The entries below are to be written out exactly, with no images included.

++++

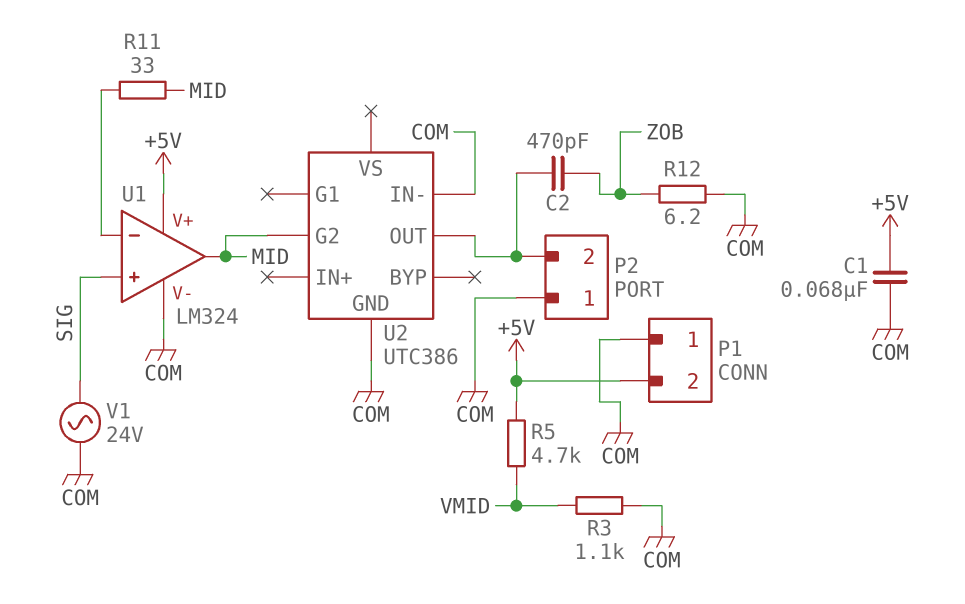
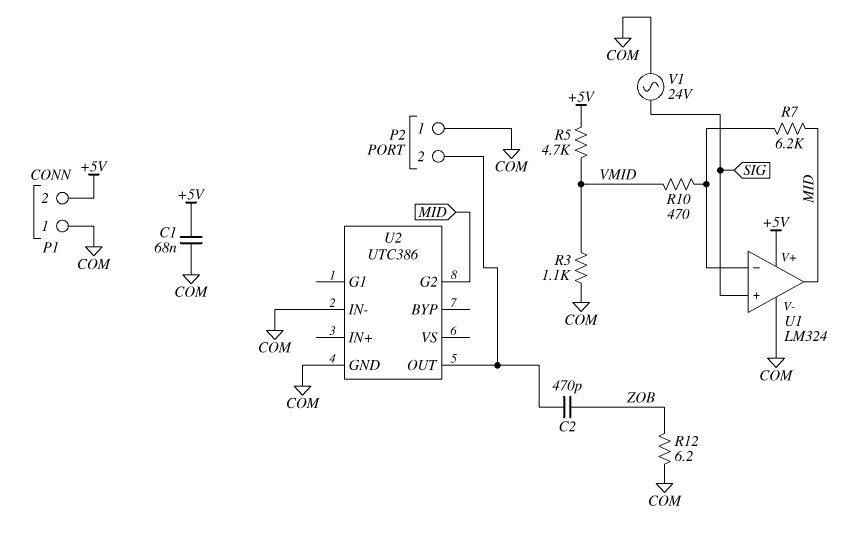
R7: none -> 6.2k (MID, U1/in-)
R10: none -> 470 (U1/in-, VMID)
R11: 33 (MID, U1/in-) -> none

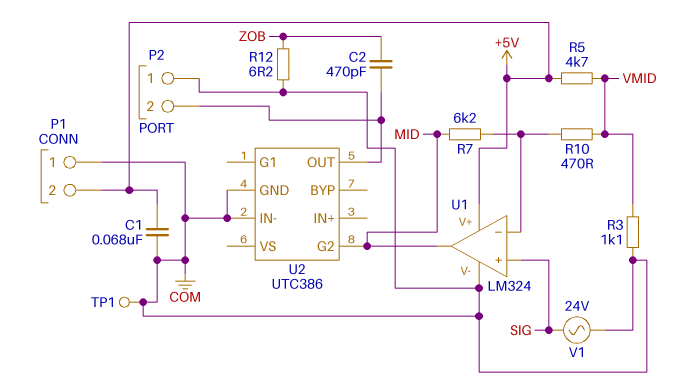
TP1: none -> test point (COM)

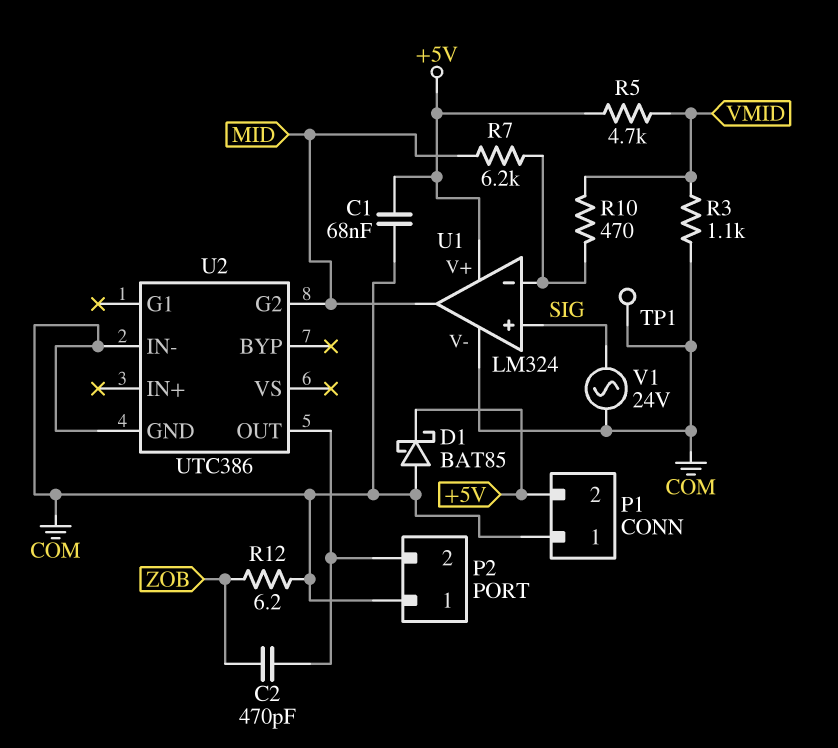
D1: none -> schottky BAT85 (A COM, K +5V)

++++

### Task result
R7: none -> 6.2k (MID, U1/in-)
R10: none -> 470 (U1/in-, VMID)
R11: 33 (MID, U1/in-) -> none

TP1: none -> test point (COM)

D1: none -> schottky BAT85 (A COM, K +5V)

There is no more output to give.